ACTION ITEM –
State how many lines in the listing contain the string "plate", and add nothing to that number.

DATASET CONTENT –
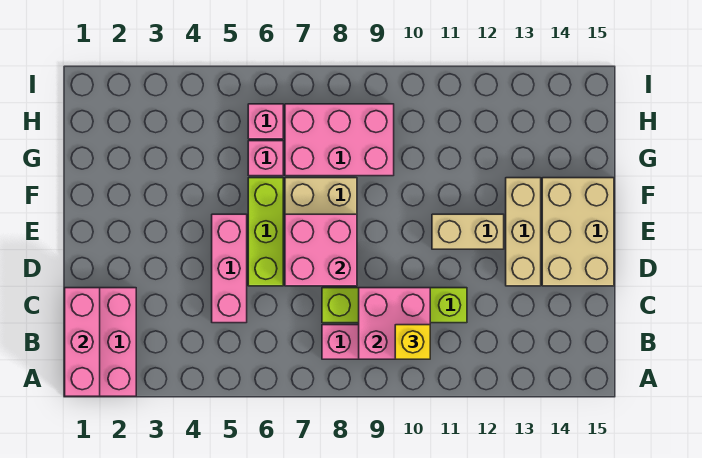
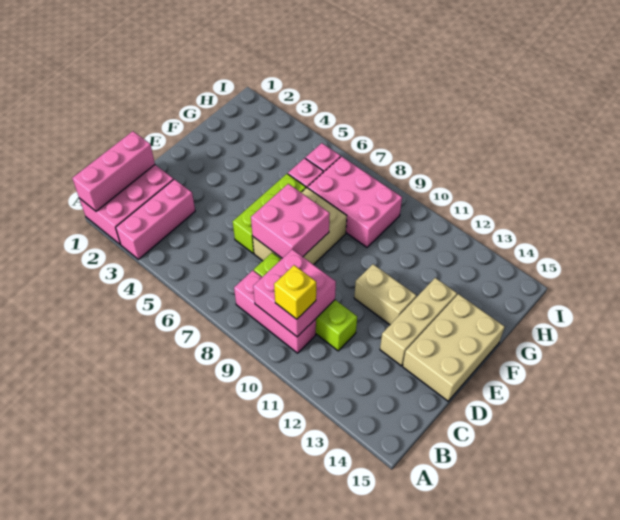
pink brick C5:E5 level 1 -> pink brick A3:C3 level 1

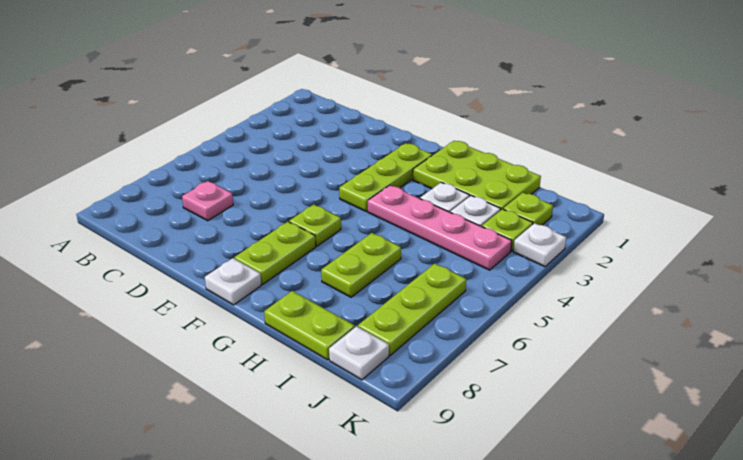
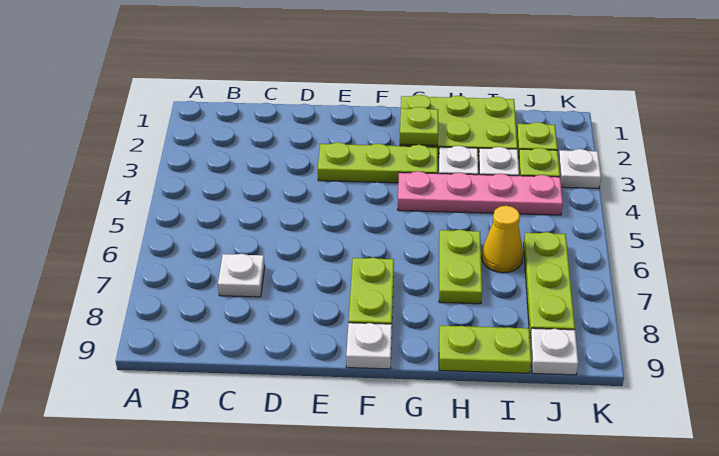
pink plate C7 level 1 -> white plate C7 level 1
lime plate F2:F4 level 1 -> lime plate E3:G3 level 1
lime plate F6 level 1 -> lime plate G2 level 2
none -> yellow cone I6 level 1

ANSWER TO THIS PROBLEM –
3